This exercise calls for the line with "camera: 10 degrees left, 10 degrees down", the line with "(398, 577) = (566, 535): green", and all lines between them in the material below, output exactly and with no other lines.

- Opening Delimiter -

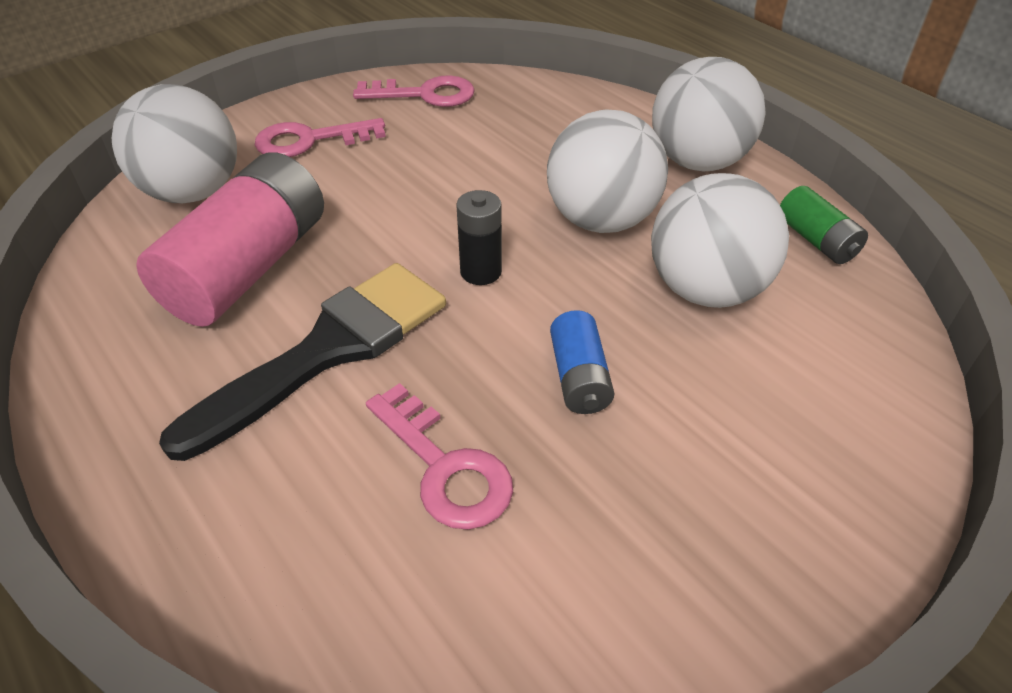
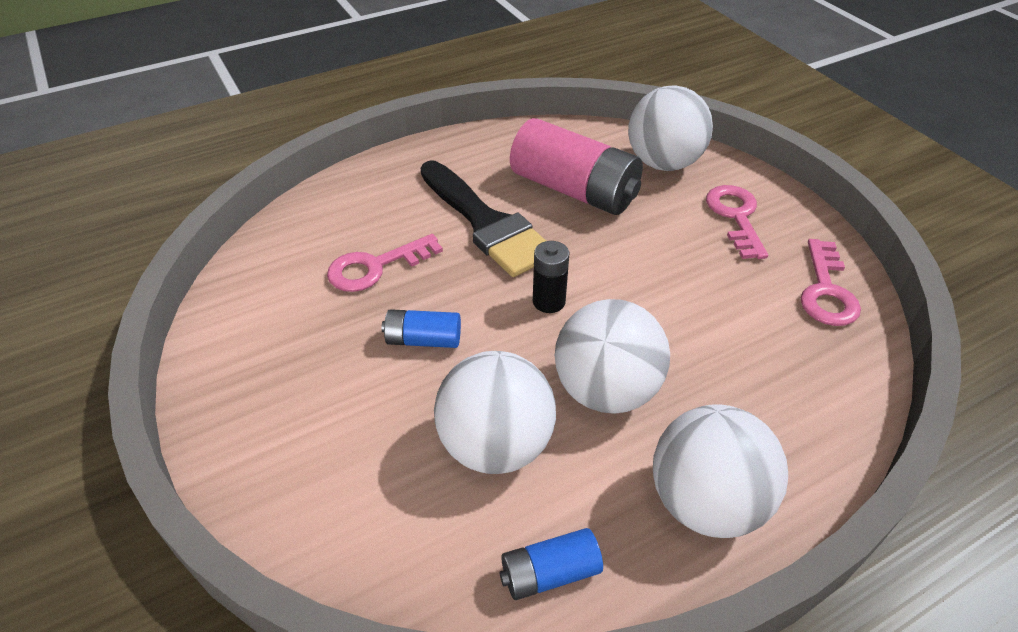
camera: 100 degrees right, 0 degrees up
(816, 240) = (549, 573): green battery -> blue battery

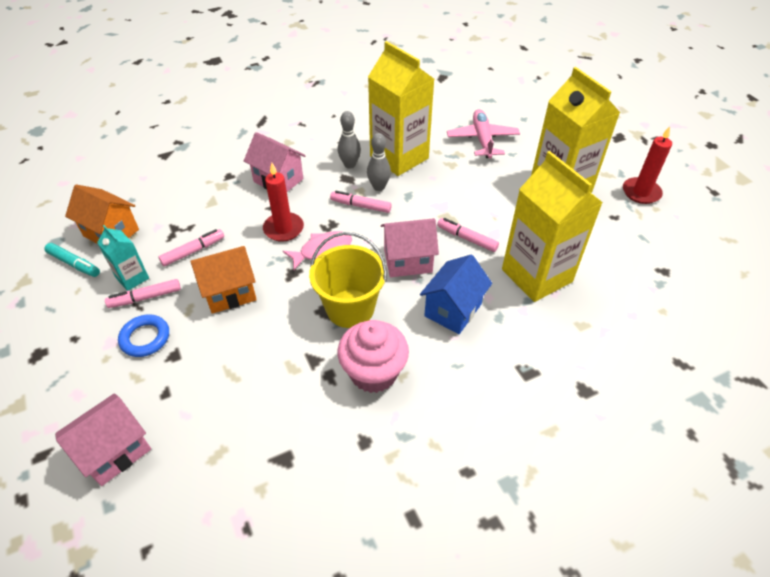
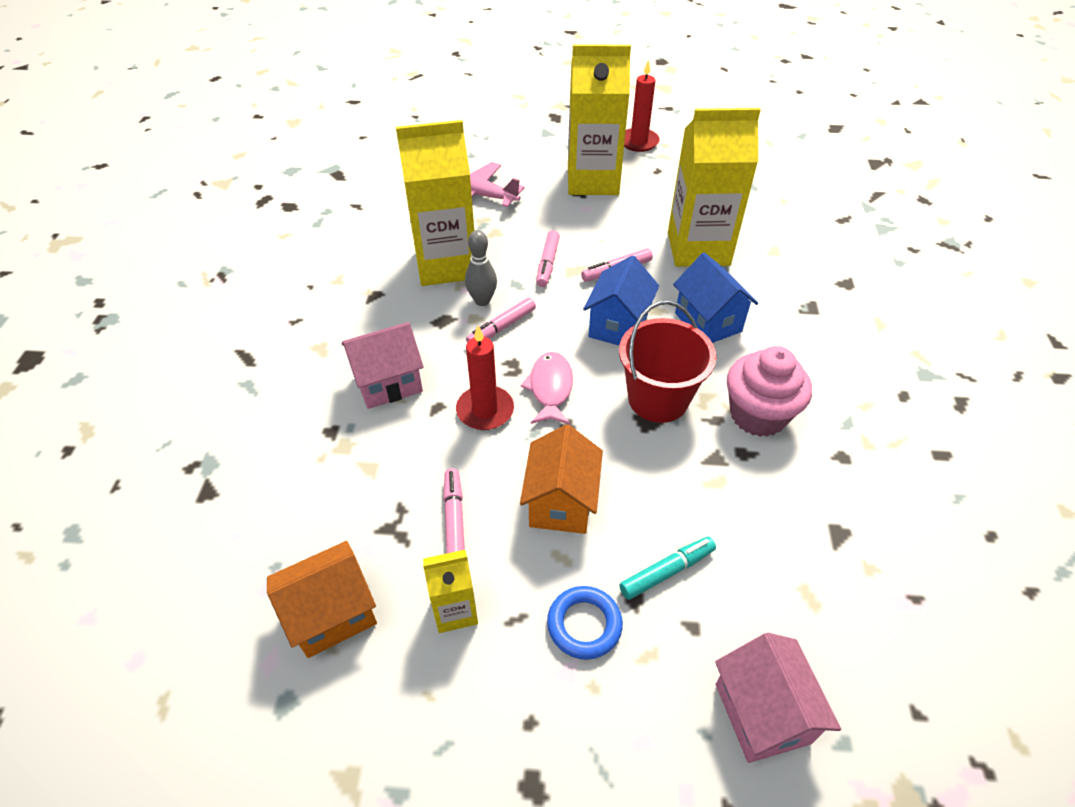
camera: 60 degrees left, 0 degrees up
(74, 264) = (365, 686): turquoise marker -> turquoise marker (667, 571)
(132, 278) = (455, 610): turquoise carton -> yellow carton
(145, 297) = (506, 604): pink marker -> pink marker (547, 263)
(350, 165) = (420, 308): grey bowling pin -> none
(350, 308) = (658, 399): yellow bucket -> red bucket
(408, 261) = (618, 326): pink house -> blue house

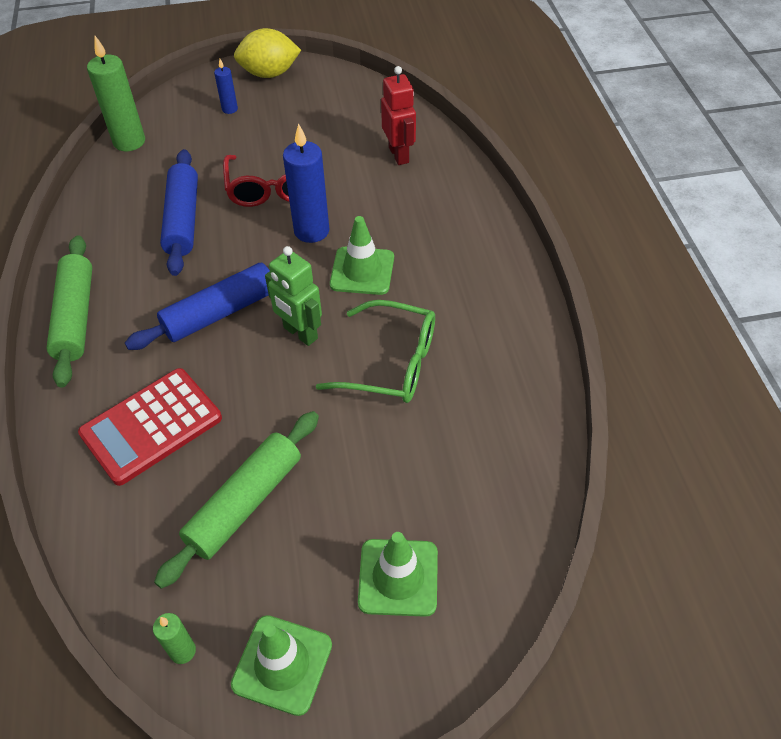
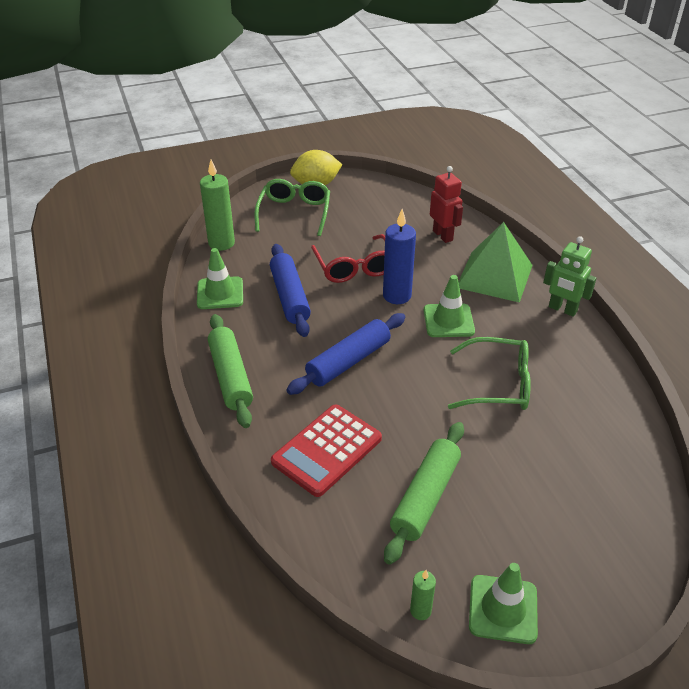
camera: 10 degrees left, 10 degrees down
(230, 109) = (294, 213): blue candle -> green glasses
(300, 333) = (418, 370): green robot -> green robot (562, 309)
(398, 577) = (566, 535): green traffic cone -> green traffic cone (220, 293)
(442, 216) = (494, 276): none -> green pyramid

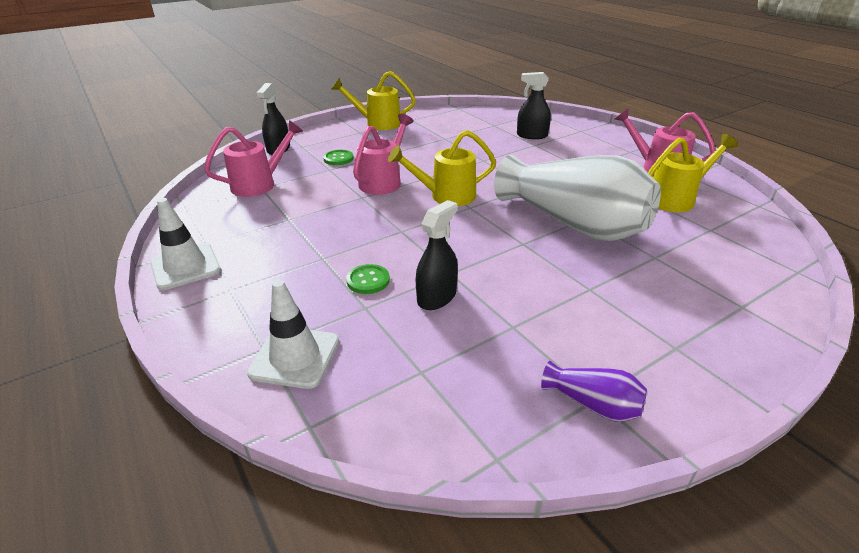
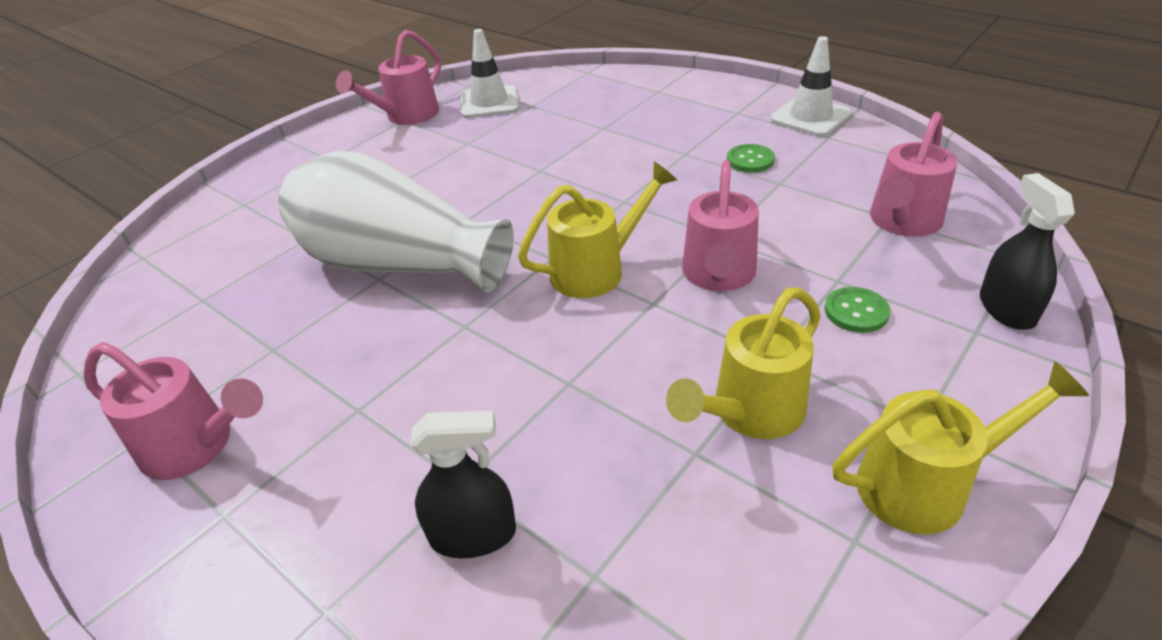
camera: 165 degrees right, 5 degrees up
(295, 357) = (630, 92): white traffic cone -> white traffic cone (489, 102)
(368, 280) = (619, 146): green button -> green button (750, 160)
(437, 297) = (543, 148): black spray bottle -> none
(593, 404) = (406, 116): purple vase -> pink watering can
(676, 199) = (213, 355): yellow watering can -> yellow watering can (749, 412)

- Closing Delimiter -

# Task output
camera: 10 degrees left, 10 degrees down
(230, 109) = (294, 213): blue candle -> green glasses
(300, 333) = (418, 370): green robot -> green robot (562, 309)
(398, 577) = (566, 535): green traffic cone -> green traffic cone (220, 293)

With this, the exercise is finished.